Starting at the line that contains "Between point (619, 508)" and stopping after the line that contains "Question: Which object", reproduce those lines with "brown matte window" replaced by "brown wooden window" and everything else left as is.

Stored data entries:
◇ ◇ ◇

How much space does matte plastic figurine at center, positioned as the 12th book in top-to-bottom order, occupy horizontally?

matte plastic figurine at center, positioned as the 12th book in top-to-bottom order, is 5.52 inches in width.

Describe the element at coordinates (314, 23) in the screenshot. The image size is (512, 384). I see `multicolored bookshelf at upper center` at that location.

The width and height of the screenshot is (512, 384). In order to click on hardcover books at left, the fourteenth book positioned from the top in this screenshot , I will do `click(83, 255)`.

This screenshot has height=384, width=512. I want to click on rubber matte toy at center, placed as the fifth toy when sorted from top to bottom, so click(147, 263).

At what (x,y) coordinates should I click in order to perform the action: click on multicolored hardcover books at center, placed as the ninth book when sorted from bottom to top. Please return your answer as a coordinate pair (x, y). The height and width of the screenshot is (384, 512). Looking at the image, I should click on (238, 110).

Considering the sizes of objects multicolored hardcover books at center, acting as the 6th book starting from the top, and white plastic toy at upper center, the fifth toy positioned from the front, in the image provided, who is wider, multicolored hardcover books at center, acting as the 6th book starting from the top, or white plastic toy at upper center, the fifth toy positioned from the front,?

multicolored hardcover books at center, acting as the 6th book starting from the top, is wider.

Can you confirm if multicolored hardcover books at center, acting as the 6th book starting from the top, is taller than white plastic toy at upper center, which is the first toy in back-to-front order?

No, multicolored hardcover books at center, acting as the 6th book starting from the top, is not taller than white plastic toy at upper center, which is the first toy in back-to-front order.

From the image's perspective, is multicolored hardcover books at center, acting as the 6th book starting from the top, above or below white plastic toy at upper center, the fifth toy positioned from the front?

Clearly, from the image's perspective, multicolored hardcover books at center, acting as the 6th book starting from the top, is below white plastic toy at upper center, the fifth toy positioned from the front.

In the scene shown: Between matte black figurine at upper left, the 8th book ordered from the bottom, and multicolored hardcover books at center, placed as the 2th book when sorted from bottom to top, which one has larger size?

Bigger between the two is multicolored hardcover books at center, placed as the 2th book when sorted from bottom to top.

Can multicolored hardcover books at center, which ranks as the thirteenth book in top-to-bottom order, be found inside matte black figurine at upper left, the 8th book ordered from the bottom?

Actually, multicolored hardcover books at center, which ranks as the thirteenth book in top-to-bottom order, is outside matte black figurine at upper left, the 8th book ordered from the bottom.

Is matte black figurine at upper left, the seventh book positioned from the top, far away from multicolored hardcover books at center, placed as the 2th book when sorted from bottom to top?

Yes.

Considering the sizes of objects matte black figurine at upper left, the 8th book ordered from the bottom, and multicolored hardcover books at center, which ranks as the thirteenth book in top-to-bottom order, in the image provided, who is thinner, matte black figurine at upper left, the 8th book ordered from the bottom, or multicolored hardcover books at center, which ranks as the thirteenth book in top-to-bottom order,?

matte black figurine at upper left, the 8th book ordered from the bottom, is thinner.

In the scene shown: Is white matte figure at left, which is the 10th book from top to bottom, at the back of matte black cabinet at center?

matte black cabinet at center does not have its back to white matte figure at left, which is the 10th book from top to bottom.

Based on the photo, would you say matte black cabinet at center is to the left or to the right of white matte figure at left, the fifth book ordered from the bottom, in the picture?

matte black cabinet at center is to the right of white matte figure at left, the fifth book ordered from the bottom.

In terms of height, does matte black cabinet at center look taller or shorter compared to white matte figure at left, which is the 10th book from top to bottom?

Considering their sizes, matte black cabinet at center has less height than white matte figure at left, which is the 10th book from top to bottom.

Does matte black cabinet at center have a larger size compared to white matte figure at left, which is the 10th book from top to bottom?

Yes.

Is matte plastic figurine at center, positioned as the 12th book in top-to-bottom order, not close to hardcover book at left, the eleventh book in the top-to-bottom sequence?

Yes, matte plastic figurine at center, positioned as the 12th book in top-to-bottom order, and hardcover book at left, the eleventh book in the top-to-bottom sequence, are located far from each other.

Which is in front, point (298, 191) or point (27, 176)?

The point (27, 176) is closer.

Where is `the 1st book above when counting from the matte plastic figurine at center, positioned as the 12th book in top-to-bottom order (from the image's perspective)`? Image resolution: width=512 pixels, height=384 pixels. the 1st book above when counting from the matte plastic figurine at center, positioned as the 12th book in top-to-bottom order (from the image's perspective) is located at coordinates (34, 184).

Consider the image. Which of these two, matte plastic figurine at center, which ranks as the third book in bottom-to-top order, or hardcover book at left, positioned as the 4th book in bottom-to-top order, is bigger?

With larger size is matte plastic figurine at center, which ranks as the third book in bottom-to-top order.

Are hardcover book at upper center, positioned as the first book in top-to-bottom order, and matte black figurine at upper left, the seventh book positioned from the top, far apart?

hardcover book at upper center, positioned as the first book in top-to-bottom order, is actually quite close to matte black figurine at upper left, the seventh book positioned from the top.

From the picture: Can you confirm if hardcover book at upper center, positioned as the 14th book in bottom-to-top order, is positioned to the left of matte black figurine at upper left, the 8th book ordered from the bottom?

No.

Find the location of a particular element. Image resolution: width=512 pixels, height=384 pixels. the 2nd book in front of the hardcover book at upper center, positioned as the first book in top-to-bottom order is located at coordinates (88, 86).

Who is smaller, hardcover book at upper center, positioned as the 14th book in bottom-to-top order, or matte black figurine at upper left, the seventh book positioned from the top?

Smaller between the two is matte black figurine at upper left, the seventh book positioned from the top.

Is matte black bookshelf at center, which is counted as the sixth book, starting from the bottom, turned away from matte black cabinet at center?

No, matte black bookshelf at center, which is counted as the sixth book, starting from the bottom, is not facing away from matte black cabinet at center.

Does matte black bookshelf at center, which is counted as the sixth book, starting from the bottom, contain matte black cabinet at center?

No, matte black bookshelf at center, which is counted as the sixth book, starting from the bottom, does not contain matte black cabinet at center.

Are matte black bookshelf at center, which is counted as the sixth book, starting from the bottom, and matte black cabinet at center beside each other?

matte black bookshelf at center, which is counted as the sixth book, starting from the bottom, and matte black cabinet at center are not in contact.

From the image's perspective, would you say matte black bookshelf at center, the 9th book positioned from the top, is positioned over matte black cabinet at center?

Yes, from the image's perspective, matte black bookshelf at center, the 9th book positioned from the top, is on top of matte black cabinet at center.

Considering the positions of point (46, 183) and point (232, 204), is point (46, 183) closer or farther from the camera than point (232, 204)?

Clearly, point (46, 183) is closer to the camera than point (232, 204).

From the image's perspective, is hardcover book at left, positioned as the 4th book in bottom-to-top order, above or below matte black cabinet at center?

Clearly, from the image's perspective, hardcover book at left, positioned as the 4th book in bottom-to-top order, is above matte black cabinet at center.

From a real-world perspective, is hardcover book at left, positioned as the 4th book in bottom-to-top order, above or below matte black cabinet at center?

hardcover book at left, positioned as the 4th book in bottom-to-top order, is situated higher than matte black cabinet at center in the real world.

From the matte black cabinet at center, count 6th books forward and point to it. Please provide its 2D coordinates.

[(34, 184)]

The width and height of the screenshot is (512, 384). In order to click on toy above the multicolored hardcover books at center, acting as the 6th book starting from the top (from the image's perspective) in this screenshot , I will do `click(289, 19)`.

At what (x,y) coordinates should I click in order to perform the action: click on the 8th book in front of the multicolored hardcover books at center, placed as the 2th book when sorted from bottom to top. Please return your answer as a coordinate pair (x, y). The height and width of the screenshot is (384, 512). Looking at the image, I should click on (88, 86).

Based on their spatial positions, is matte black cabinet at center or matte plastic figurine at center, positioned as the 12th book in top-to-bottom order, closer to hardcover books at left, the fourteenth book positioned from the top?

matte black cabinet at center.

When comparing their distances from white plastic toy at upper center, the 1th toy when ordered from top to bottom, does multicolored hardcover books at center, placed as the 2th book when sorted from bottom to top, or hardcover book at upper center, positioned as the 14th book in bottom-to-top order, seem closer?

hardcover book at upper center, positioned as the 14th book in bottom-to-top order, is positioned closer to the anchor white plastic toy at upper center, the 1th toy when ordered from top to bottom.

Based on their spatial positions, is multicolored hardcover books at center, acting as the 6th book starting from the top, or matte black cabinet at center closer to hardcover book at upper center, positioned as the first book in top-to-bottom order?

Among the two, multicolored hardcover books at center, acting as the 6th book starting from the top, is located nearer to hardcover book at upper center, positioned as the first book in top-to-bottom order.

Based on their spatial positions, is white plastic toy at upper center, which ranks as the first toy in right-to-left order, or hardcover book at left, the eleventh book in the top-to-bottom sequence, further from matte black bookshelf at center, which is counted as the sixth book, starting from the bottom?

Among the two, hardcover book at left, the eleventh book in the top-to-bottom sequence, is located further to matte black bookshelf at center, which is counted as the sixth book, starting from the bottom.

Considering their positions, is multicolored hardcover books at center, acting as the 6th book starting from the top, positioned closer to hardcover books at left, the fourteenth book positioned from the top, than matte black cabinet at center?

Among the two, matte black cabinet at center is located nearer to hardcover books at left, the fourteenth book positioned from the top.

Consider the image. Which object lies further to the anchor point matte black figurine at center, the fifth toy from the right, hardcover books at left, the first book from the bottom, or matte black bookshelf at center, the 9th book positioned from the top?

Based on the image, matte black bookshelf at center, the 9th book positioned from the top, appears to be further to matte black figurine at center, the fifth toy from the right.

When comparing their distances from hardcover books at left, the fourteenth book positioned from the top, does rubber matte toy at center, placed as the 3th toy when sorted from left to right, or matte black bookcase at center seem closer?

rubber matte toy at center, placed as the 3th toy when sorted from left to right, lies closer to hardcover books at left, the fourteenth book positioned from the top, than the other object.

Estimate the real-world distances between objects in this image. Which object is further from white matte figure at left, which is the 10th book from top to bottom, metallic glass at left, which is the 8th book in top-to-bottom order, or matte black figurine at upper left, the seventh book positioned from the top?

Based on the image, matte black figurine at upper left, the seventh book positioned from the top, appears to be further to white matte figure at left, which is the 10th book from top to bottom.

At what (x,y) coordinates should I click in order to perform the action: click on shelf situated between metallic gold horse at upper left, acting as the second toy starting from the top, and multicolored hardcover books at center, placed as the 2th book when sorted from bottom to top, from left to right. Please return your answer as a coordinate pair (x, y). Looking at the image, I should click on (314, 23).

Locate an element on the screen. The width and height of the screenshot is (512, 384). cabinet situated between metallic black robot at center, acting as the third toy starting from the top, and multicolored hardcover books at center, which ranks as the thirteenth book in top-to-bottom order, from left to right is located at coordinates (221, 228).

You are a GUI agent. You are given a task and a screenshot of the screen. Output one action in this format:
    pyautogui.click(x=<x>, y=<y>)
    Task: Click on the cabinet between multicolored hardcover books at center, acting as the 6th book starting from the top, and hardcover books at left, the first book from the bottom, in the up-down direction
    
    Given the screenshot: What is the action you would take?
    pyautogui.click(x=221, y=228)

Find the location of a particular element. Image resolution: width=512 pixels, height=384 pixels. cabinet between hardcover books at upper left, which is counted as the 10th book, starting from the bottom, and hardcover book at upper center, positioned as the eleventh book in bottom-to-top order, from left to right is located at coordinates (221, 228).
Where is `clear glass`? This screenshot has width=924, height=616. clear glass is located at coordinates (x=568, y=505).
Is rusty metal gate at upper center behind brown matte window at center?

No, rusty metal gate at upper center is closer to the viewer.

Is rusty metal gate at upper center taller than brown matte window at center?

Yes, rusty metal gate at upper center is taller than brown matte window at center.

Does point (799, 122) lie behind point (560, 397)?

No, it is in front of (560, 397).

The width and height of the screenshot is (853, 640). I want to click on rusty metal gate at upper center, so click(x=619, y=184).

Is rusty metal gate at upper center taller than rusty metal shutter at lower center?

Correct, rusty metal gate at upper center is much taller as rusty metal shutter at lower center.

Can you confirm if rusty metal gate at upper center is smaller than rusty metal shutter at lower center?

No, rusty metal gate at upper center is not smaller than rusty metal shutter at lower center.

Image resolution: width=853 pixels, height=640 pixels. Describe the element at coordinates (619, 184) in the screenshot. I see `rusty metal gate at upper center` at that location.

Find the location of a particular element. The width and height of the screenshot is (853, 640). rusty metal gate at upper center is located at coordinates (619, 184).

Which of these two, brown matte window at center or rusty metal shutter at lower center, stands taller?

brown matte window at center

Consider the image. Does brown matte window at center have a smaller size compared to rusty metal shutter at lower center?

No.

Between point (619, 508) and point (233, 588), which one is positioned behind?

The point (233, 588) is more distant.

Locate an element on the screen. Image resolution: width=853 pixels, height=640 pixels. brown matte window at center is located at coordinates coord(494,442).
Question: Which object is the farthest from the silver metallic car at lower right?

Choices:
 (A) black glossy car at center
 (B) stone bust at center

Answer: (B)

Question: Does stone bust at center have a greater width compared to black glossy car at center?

◇ ◇ ◇

FINAL ANSWER
Between point (619, 508) and point (233, 588), which one is positioned behind?

The point (233, 588) is more distant.

Locate an element on the screen. Image resolution: width=853 pixels, height=640 pixels. brown wooden window at center is located at coordinates coord(494,442).
Question: Which object is the farthest from the silver metallic car at lower right?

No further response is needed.